## Work to be completed
Tally the lines of the material that carry the word "Löffel". Give no more than the number.

## Recorded information
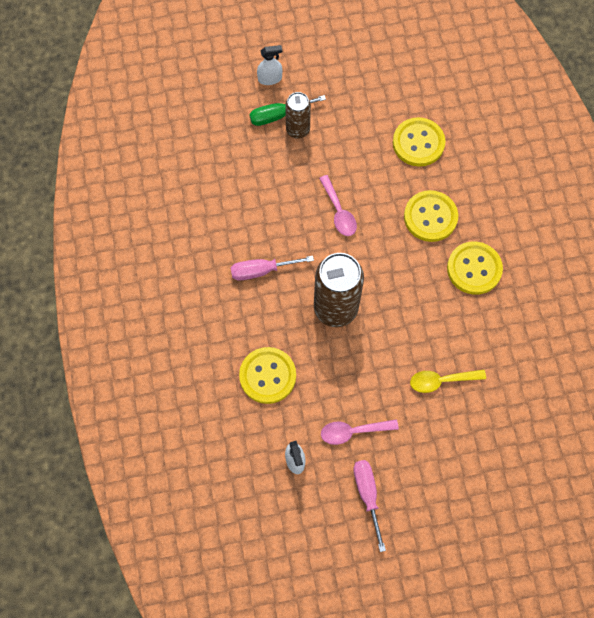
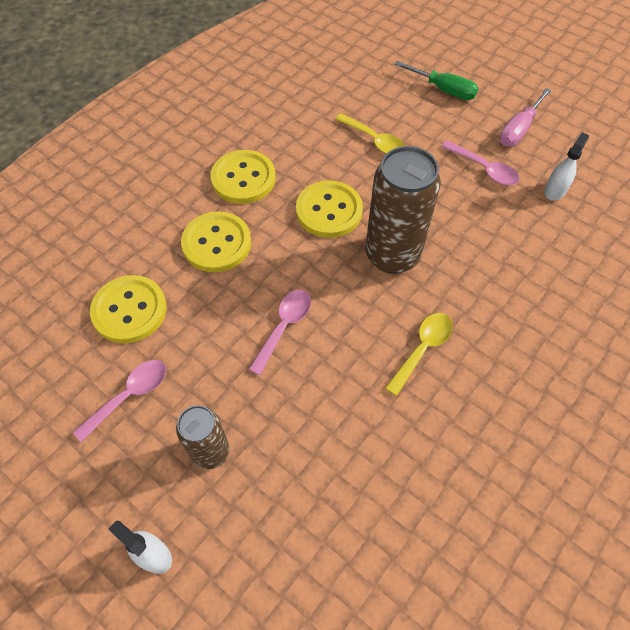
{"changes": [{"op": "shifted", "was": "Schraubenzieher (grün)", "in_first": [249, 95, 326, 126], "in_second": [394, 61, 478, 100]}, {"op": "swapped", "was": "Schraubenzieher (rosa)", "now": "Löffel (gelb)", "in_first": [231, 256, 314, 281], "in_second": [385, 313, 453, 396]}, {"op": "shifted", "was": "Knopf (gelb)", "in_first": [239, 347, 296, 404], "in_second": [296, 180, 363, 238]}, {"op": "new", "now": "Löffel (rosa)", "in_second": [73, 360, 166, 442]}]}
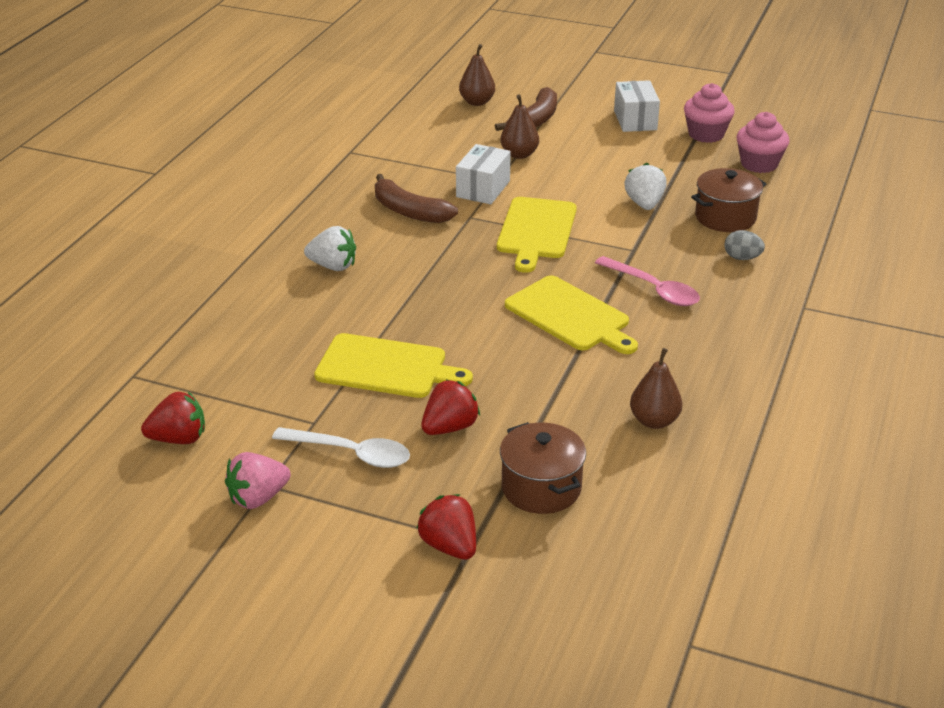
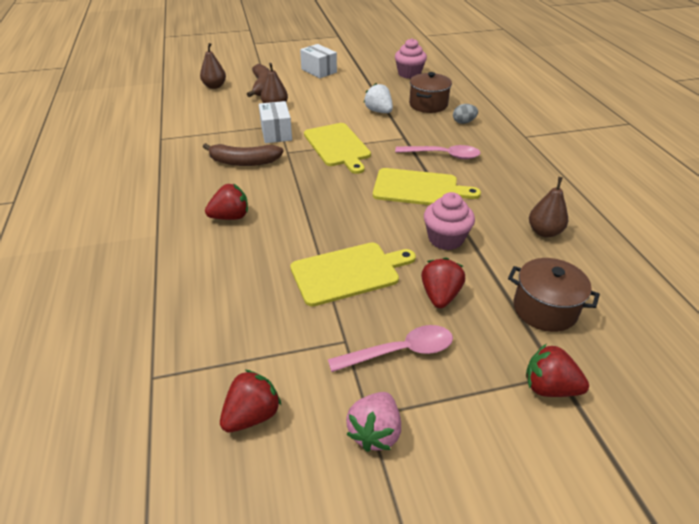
{"changes": [{"op": "shifted", "was": "Muffin (rosa)", "in_first": [684, 83, 735, 143], "in_second": [424, 192, 475, 250]}, {"op": "repainted", "was": "Erdbeere (weiß)", "now": "Erdbeere (rot)", "in_first": [304, 226, 356, 271], "in_second": [205, 184, 248, 220]}, {"op": "repainted", "was": "Löffel (weiß)", "now": "Löffel (rosa)", "in_first": [272, 427, 410, 468], "in_second": [328, 325, 453, 372]}]}
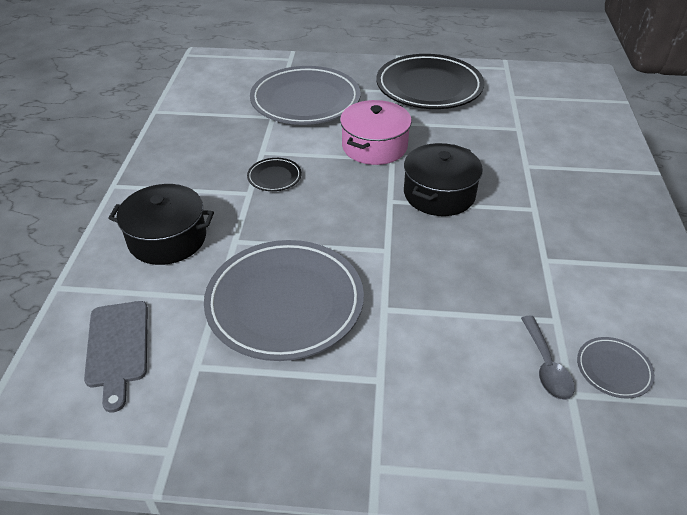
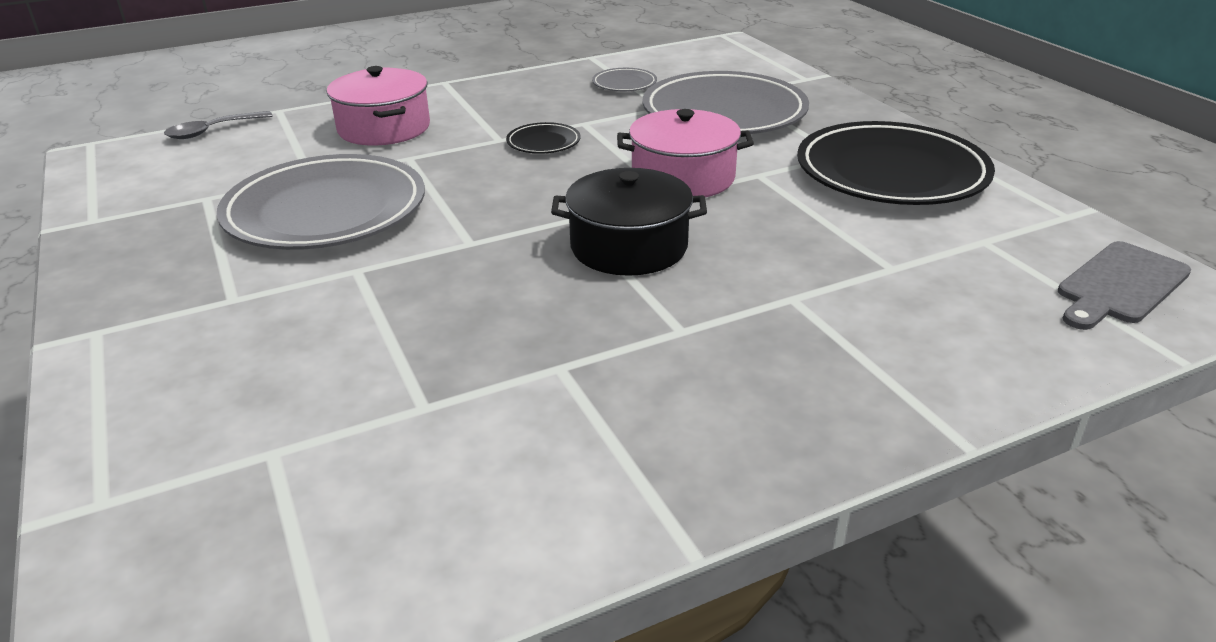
{"changes": [{"op": "repainted", "was": "Kochtopf (schwarz)", "now": "Kochtopf (rosa)", "in_first": [108, 184, 214, 265], "in_second": [327, 66, 430, 146]}, {"op": "shifted", "was": "Schneidebrett (grau)", "in_first": [84, 301, 148, 413], "in_second": [1058, 241, 1191, 330]}, {"op": "shifted", "was": "Löffel (grau)", "in_first": [521, 316, 575, 400], "in_second": [164, 111, 273, 139]}, {"op": "shifted", "was": "Teller (grau)", "in_first": [577, 337, 655, 399], "in_second": [592, 68, 657, 91]}]}
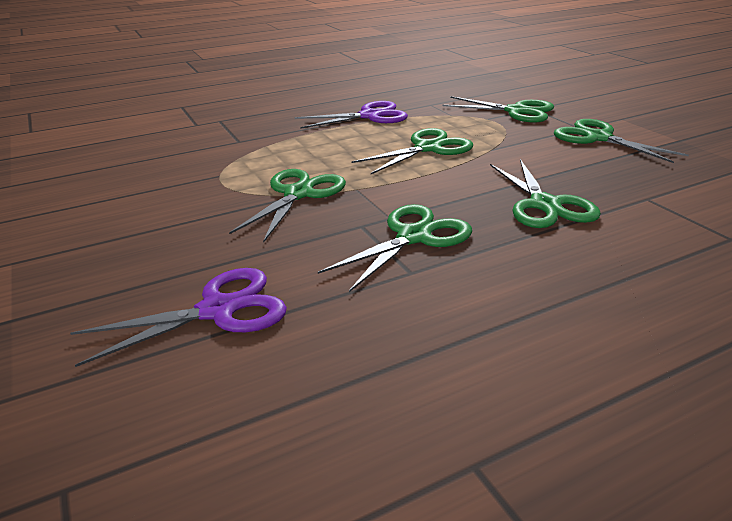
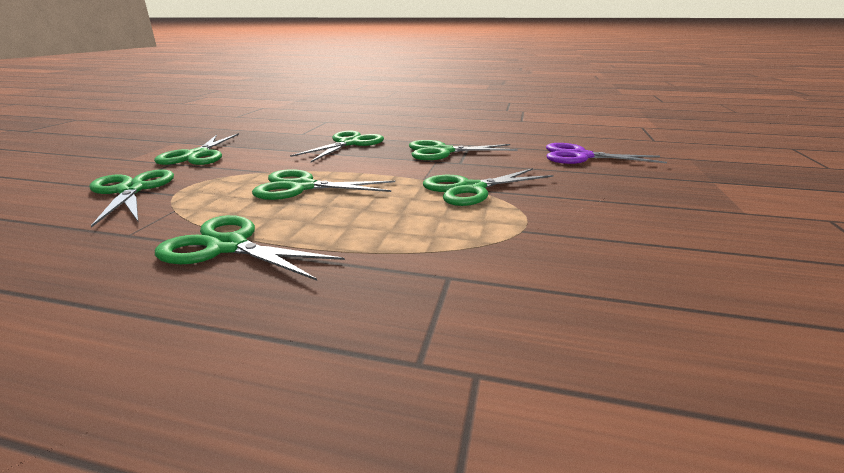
{"changes": [{"op": "repainted", "was": "Schere (lila)", "now": "Schere (grün)", "in_first": [295, 101, 408, 129], "in_second": [155, 215, 345, 281]}]}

## Result of the task
3